======== Data to process ========

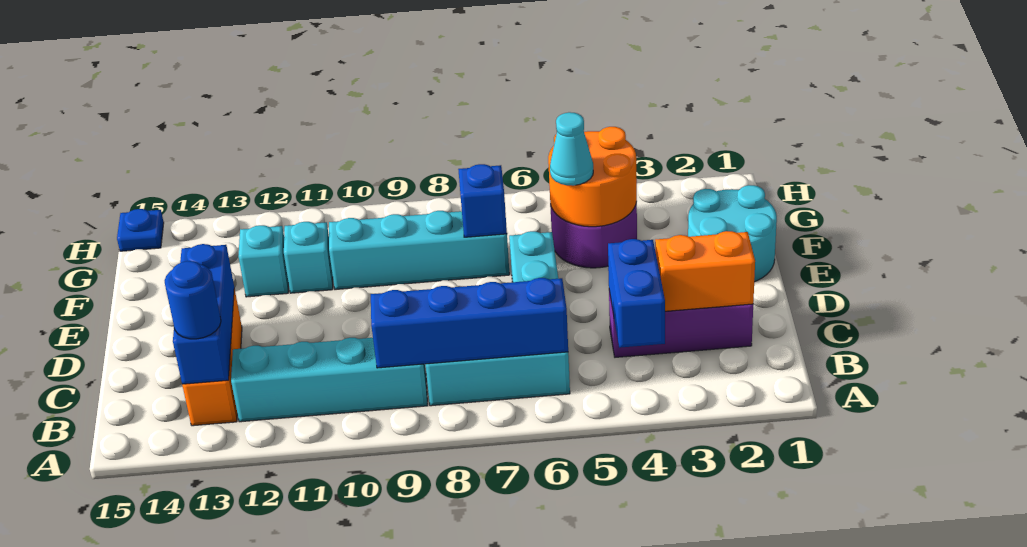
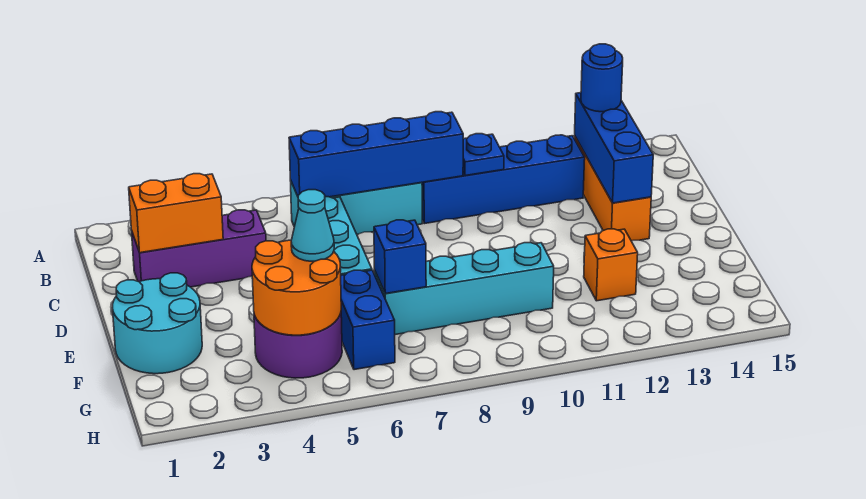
blue brick B4:C4 level 2 -> blue brick F6:G6 level 1
cyan brick B9:B12 level 1 -> blue brick B9:B12 level 1
cyan brick F11 level 1 -> none
cyan brick F12 level 1 -> orange brick F12 level 1
blue plate H15 level 1 -> blue plate B10 level 2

========

» What the task requires: A verbatim printout of the entries above is expected, free of pictures.

» Solution for this problem:
blue brick B4:C4 level 2 -> blue brick F6:G6 level 1
cyan brick B9:B12 level 1 -> blue brick B9:B12 level 1
cyan brick F11 level 1 -> none
cyan brick F12 level 1 -> orange brick F12 level 1
blue plate H15 level 1 -> blue plate B10 level 2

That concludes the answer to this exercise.